Before-and-after object listings
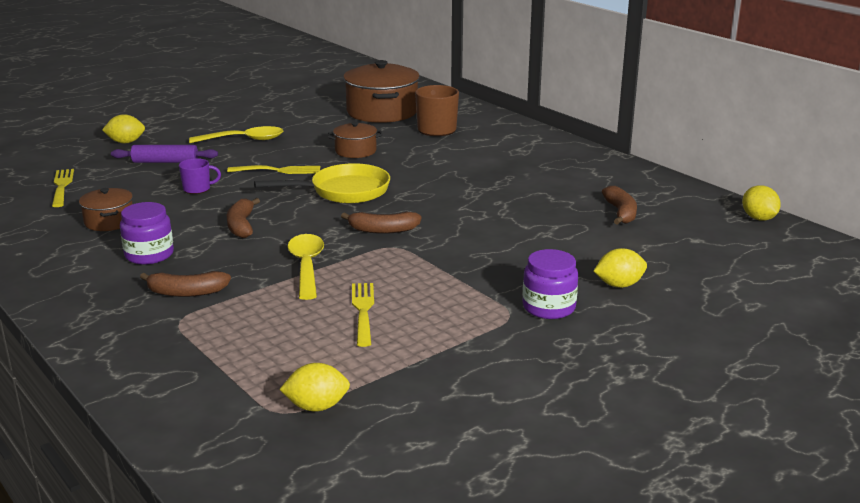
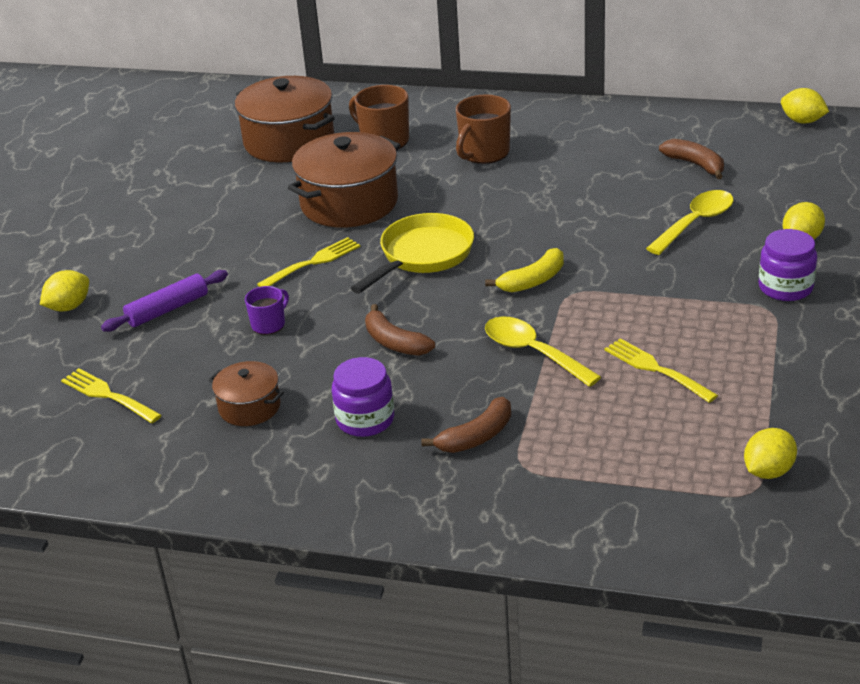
camera: 35 degrees left, 10 degrees up
(244, 140) = (204, 242): yellow spoon -> yellow spoon (695, 223)
(355, 151) = (349, 203): brown pot -> brown pot, size x1.91
(383, 230) = (533, 281): brown banana -> yellow banana
(485, 156) = (484, 153): none -> brown mug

▸ What is expected
Please retype the data exactly, but do not carry over any picture.

▸ Solution to the problem
camera: 35 degrees left, 10 degrees up
(244, 140) = (204, 242): yellow spoon -> yellow spoon (695, 223)
(355, 151) = (349, 203): brown pot -> brown pot, size x1.91
(383, 230) = (533, 281): brown banana -> yellow banana
(485, 156) = (484, 153): none -> brown mug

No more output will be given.